## What you should do
In the material below, print every line exactly and omit the pictures.

[Start of Attachment]

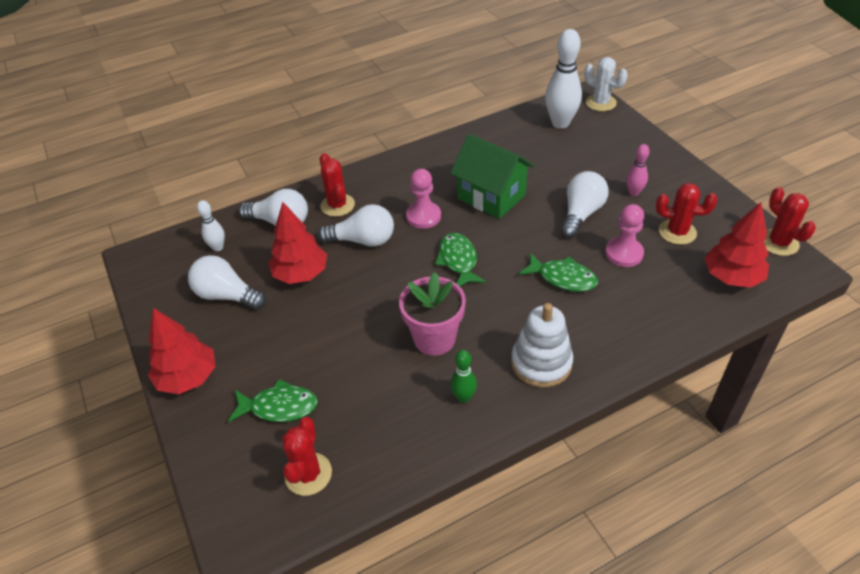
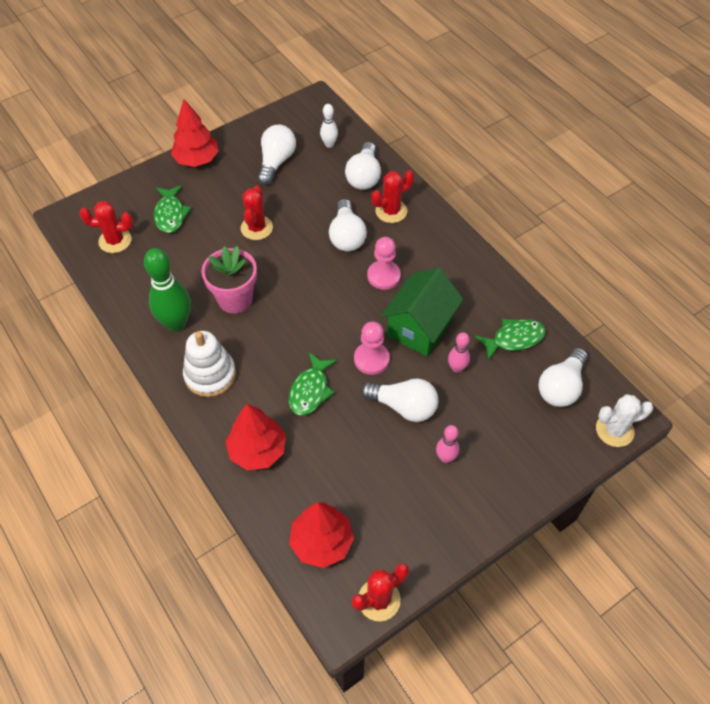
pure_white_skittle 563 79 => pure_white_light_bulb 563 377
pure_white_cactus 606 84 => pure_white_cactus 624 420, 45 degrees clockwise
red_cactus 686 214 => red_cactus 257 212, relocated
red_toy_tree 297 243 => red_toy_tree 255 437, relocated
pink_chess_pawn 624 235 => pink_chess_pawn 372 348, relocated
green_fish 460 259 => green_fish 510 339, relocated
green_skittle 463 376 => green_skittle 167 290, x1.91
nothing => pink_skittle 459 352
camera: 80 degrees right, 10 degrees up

[End of Attachment]

## Task solution
pure_white_skittle 563 79 => pure_white_light_bulb 563 377
pure_white_cactus 606 84 => pure_white_cactus 624 420, 45 degrees clockwise
red_cactus 686 214 => red_cactus 257 212, relocated
red_toy_tree 297 243 => red_toy_tree 255 437, relocated
pink_chess_pawn 624 235 => pink_chess_pawn 372 348, relocated
green_fish 460 259 => green_fish 510 339, relocated
green_skittle 463 376 => green_skittle 167 290, x1.91
nothing => pink_skittle 459 352
camera: 80 degrees right, 10 degrees up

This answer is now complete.